- [EXERCISE OBJECTIVE]: Check each line of the data, and copy those where "pink" appears.

- [DATASET]:
-=-=-=-=-

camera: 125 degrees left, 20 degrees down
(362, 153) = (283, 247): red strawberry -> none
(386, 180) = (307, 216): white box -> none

-=-=-=-=-

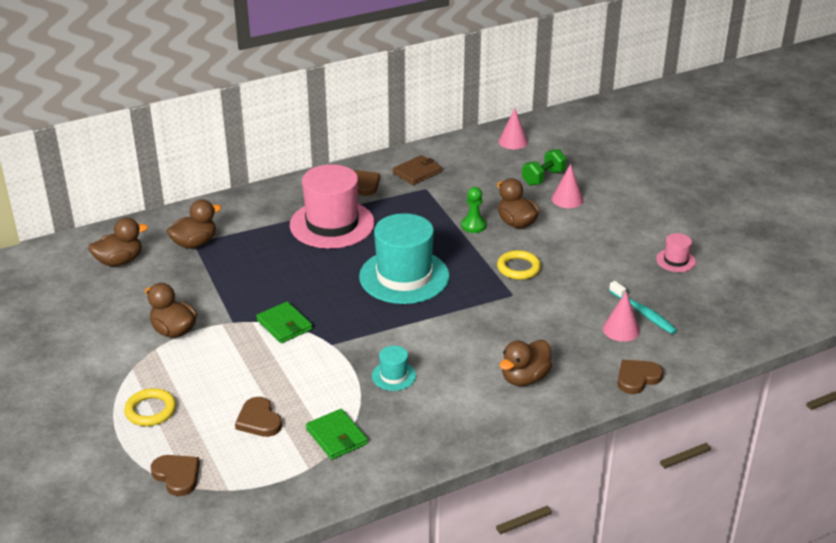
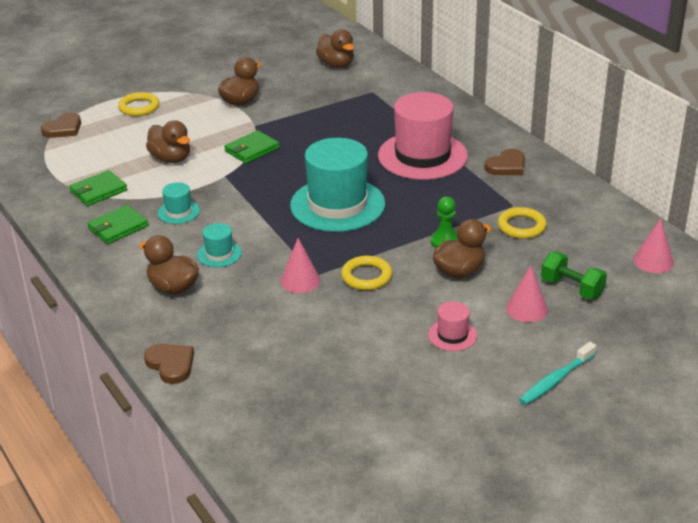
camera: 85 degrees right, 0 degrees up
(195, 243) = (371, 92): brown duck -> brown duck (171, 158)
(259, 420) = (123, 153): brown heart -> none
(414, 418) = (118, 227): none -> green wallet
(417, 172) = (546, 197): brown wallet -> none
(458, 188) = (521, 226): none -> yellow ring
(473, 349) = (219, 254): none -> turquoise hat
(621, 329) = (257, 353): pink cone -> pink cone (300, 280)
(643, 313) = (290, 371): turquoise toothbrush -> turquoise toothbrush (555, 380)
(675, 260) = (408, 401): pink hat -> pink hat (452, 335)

-=-=-=-=-

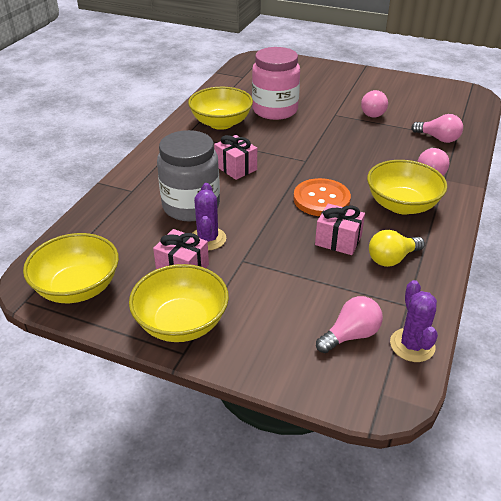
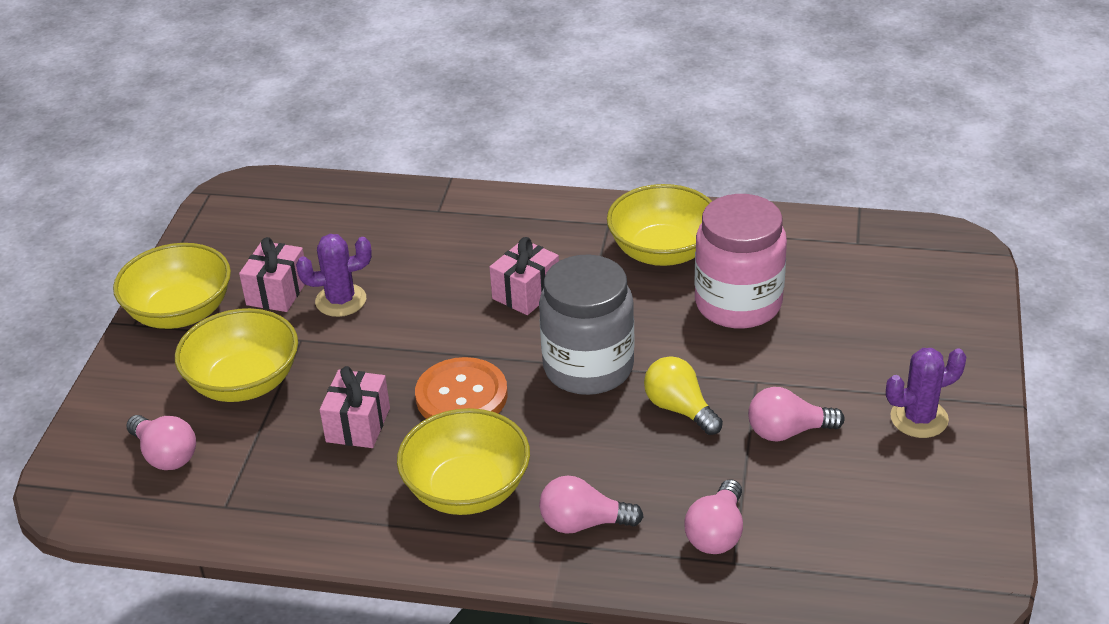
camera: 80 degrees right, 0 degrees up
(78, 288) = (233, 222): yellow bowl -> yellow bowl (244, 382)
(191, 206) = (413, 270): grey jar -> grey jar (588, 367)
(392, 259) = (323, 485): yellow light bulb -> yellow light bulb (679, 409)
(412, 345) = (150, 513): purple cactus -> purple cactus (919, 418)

-=-=-=-=-

- [RESPONSE FOR THIS EXERCISE]:
(621, 329) = (257, 353): pink cone -> pink cone (300, 280)
(675, 260) = (408, 401): pink hat -> pink hat (452, 335)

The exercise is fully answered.